** Study material **
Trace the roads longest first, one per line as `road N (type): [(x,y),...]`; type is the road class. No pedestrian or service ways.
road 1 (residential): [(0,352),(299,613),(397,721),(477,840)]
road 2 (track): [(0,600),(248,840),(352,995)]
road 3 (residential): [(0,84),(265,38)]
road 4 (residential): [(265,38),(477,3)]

** Exercise **
Each record is to be restated word for word.

** Exercise output **
Trace the roads longest first, one per line as `road N (type): [(x,y),...]`; type is the road class. No pedestrian or service ways.
road 1 (residential): [(0,352),(299,613),(397,721),(477,840)]
road 2 (track): [(0,600),(248,840),(352,995)]
road 3 (residential): [(0,84),(265,38)]
road 4 (residential): [(265,38),(477,3)]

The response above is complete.